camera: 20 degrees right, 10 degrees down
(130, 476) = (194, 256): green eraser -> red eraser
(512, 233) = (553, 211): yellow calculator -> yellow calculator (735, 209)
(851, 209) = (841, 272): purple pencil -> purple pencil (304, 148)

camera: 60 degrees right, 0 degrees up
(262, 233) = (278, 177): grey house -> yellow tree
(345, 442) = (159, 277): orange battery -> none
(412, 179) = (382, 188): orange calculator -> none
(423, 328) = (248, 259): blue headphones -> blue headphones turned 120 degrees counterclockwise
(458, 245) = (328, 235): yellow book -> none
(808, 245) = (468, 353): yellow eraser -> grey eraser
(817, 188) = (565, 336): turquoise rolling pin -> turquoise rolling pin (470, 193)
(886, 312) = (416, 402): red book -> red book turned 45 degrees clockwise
—————
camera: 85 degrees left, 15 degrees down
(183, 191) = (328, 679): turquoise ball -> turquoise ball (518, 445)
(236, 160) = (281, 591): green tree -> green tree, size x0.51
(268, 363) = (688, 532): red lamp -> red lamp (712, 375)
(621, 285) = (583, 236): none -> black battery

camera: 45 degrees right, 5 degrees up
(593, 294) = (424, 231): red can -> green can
—————
What needs to be done |
Could you return exactly the stretch of the data above that starts at the line with "(423, 328) = (248, 259): blue" and ends at the line with "(886, 312) = (416, 402): red", both lines included?

Response to this exercise |
(423, 328) = (248, 259): blue headphones -> blue headphones turned 120 degrees counterclockwise
(458, 245) = (328, 235): yellow book -> none
(808, 245) = (468, 353): yellow eraser -> grey eraser
(817, 188) = (565, 336): turquoise rolling pin -> turquoise rolling pin (470, 193)
(886, 312) = (416, 402): red book -> red book turned 45 degrees clockwise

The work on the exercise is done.